# EXTRACTED RECORDS:
━━━━━━━━
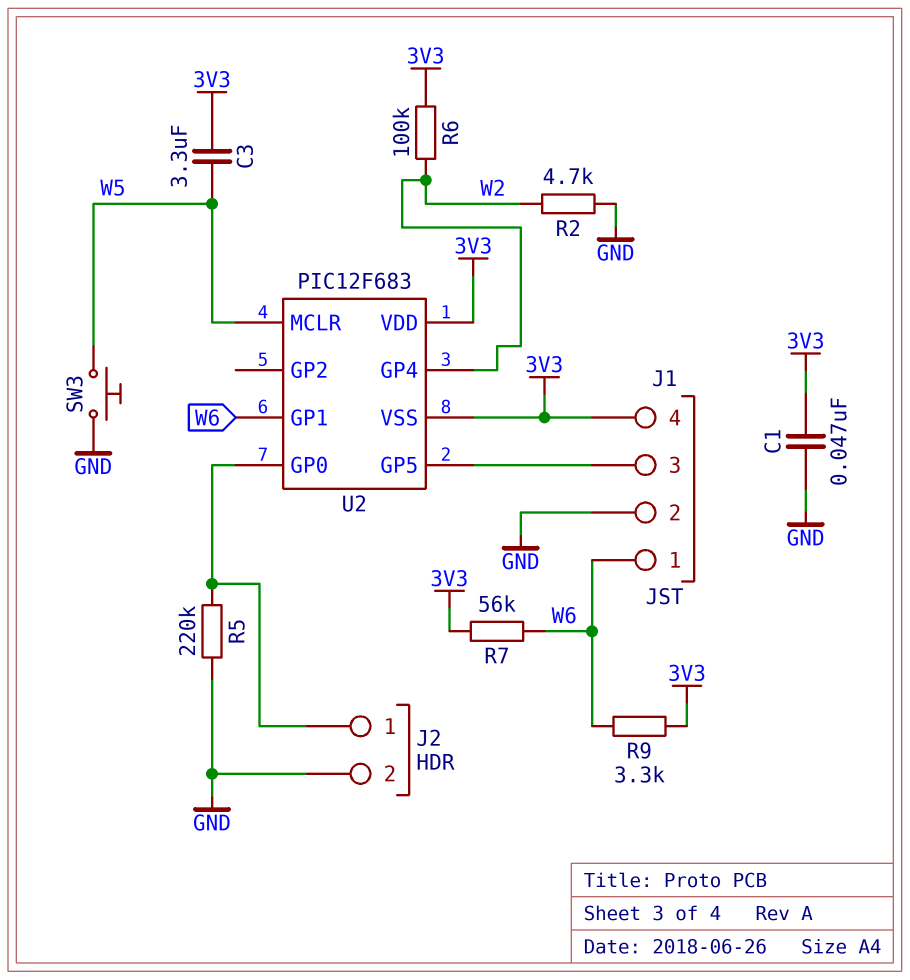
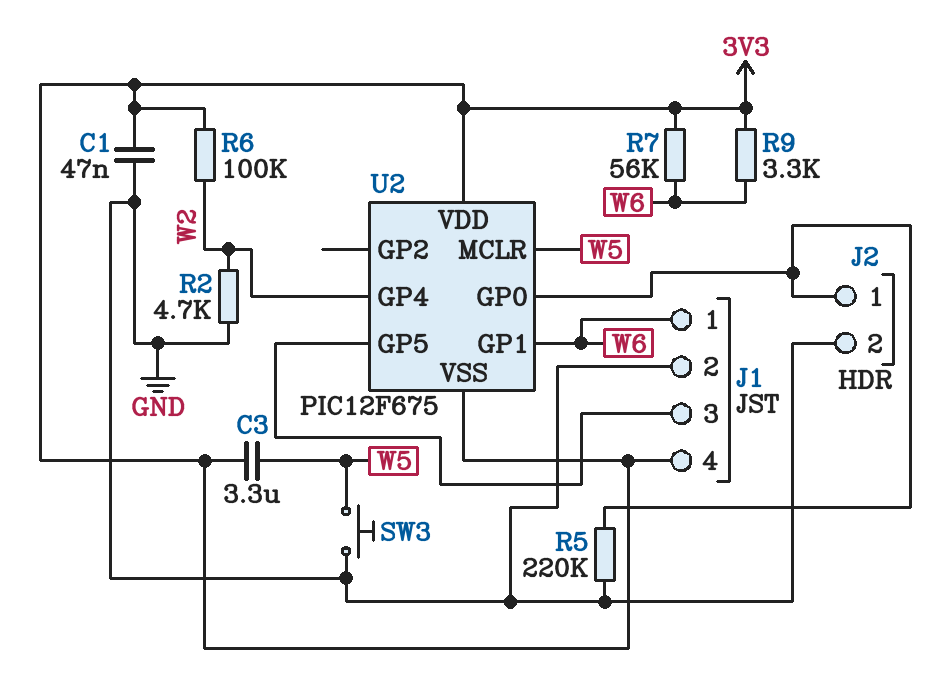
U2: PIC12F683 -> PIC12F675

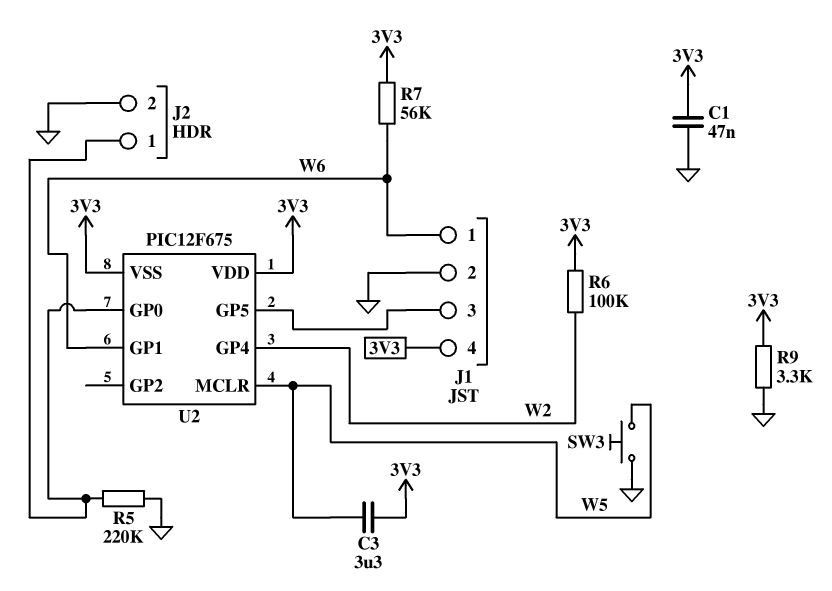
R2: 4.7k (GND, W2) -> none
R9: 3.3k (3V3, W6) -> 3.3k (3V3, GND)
━━━━━━━━
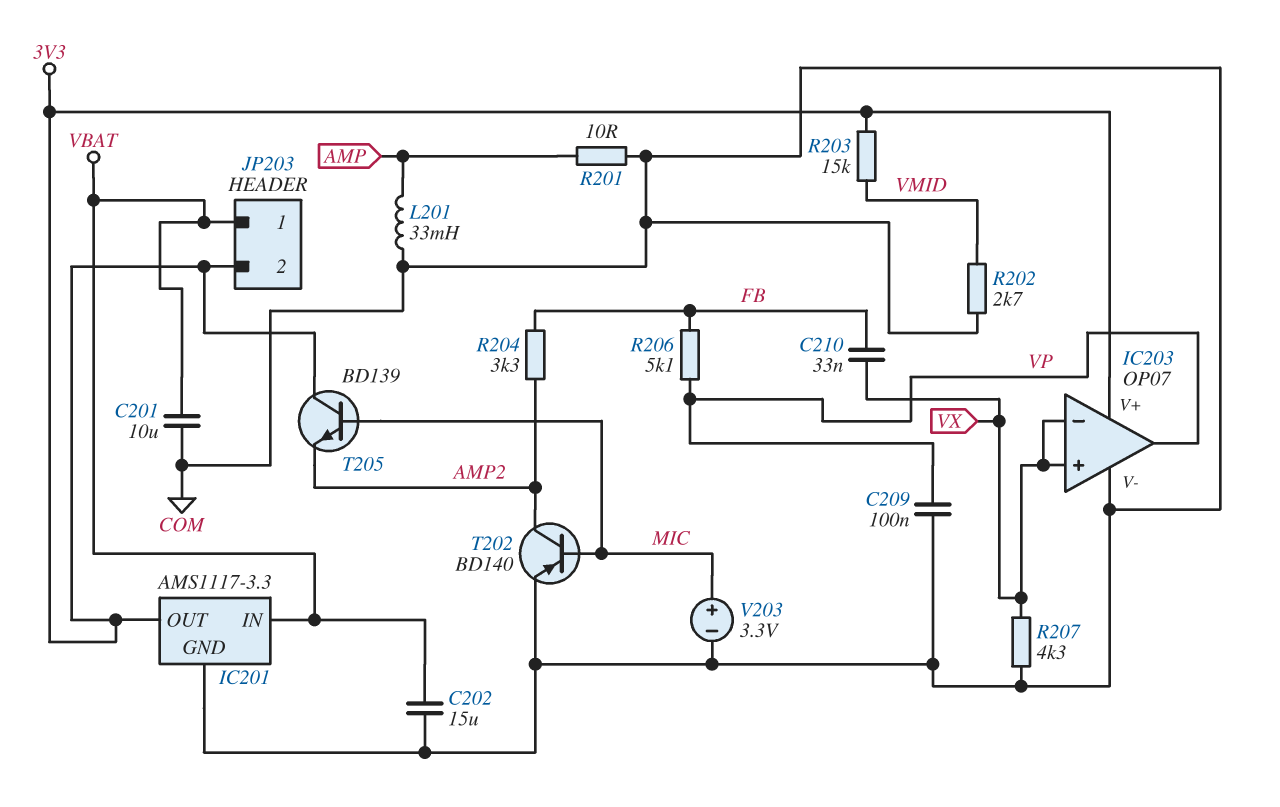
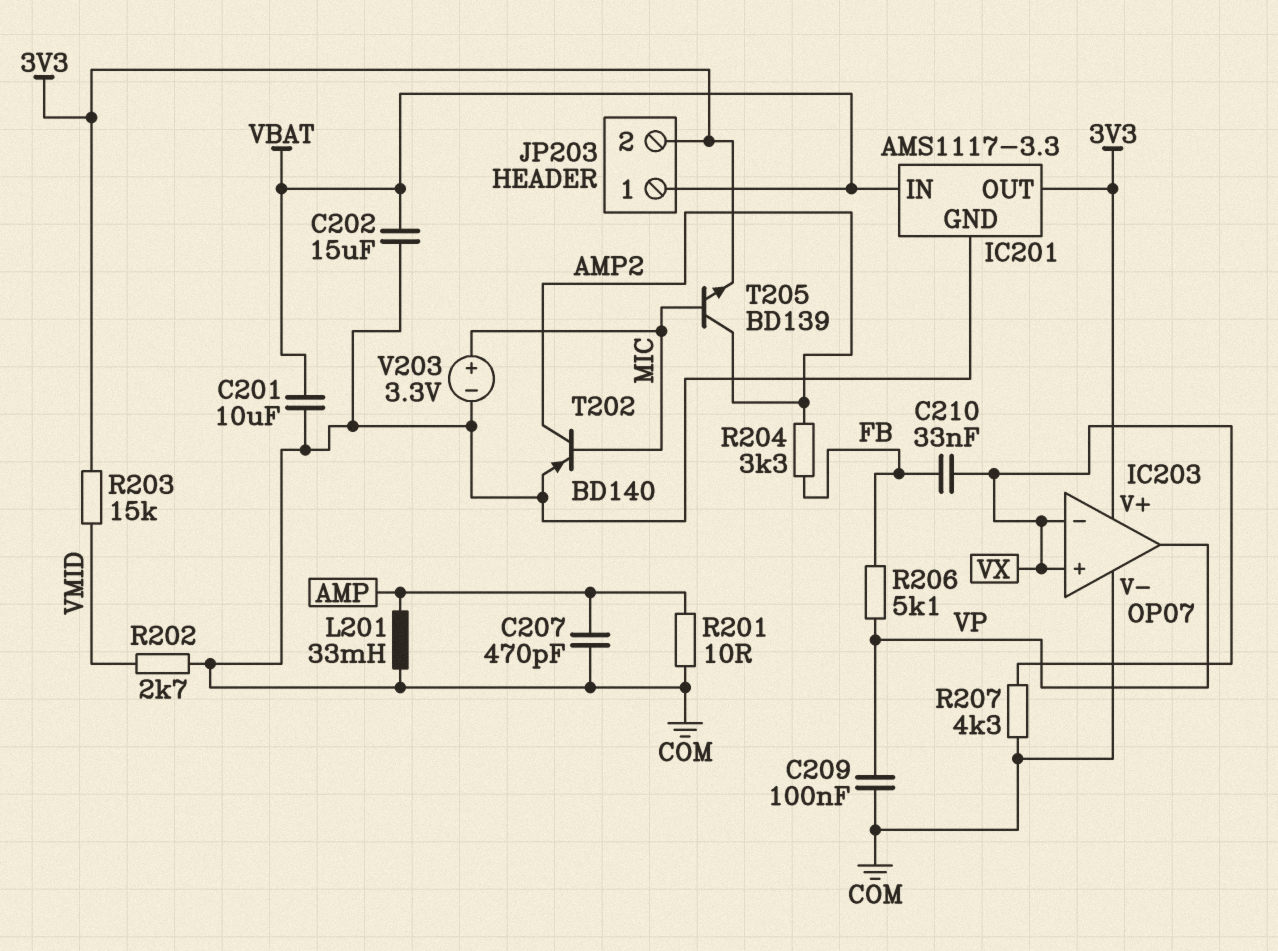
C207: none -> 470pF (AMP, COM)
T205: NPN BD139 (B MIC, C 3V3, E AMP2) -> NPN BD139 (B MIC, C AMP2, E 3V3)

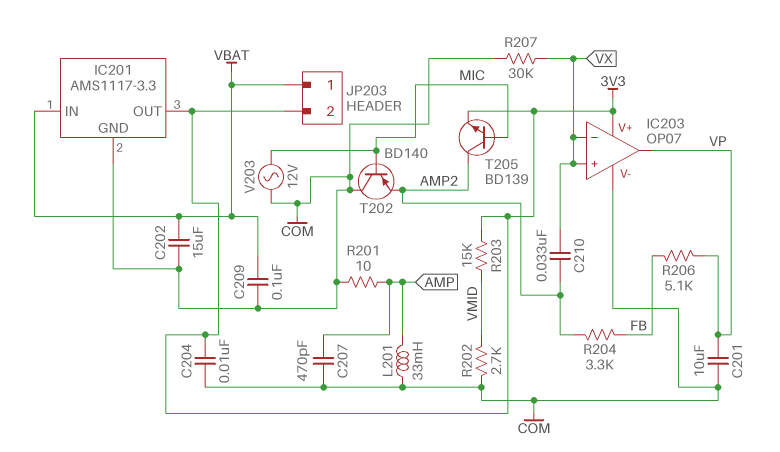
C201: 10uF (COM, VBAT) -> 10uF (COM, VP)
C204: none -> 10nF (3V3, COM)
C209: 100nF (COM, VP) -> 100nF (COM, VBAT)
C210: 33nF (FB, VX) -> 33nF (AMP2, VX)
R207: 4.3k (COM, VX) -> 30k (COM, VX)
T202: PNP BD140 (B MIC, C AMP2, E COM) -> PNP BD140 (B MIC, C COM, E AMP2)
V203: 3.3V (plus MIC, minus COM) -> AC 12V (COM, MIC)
━━━━━━━━
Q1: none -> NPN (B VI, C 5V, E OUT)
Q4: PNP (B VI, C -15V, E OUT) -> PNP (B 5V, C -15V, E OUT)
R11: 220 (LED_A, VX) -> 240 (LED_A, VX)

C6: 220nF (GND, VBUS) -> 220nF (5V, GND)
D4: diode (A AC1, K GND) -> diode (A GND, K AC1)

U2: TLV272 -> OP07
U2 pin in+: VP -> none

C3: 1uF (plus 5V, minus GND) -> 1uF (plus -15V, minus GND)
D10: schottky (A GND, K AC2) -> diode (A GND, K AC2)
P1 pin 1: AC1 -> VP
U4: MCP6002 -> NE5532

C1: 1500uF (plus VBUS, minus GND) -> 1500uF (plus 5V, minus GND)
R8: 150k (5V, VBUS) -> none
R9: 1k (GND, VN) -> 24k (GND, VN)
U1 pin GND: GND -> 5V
━━━━━━━━
# WHAT TO DO:
Among the lines above, find the one with "U2: TLV272 -> OP07" and the one with "U1 pin GND: GND -> 5V". Quote both and everything between them, exactly.

# SOLUTION:
U2: TLV272 -> OP07
U2 pin in+: VP -> none

C3: 1uF (plus 5V, minus GND) -> 1uF (plus -15V, minus GND)
D10: schottky (A GND, K AC2) -> diode (A GND, K AC2)
P1 pin 1: AC1 -> VP
U4: MCP6002 -> NE5532

C1: 1500uF (plus VBUS, minus GND) -> 1500uF (plus 5V, minus GND)
R8: 150k (5V, VBUS) -> none
R9: 1k (GND, VN) -> 24k (GND, VN)
U1 pin GND: GND -> 5V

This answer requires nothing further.